Transcribe only part of the material below: the lines from the one containing "(341, 194) = (321, 399): red" through the one containing "(506, 313) = (208, 534): grey", inclusive, exactly as written.
══════════════════════════════
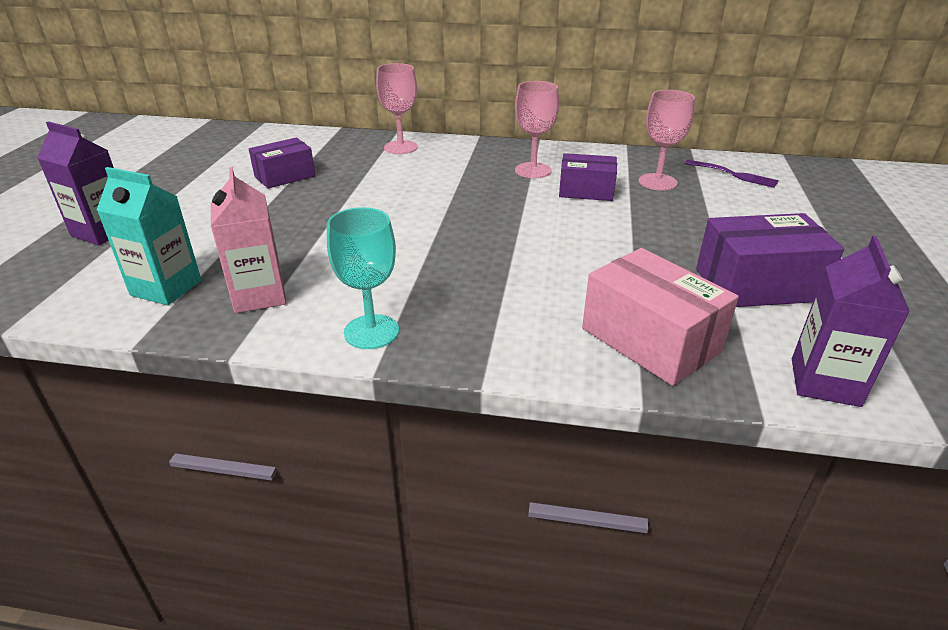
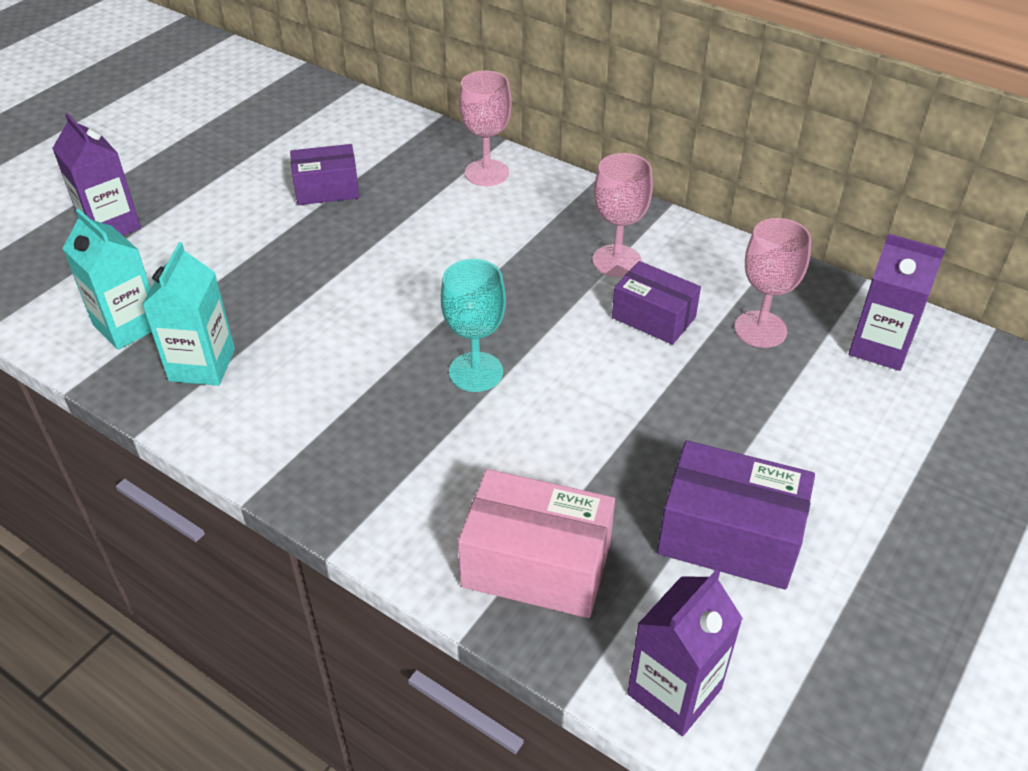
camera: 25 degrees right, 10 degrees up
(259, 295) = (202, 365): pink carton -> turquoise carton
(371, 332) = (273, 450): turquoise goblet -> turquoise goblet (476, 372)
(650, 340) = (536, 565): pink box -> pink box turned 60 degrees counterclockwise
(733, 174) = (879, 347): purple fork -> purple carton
══════════════════════════════
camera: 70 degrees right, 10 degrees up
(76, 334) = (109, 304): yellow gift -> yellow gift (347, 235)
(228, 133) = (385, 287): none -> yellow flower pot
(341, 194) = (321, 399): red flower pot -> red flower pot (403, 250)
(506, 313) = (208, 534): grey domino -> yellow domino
══════════════════════════════
● Task result
(341, 194) = (321, 399): red flower pot -> red flower pot (403, 250)
(506, 313) = (208, 534): grey domino -> yellow domino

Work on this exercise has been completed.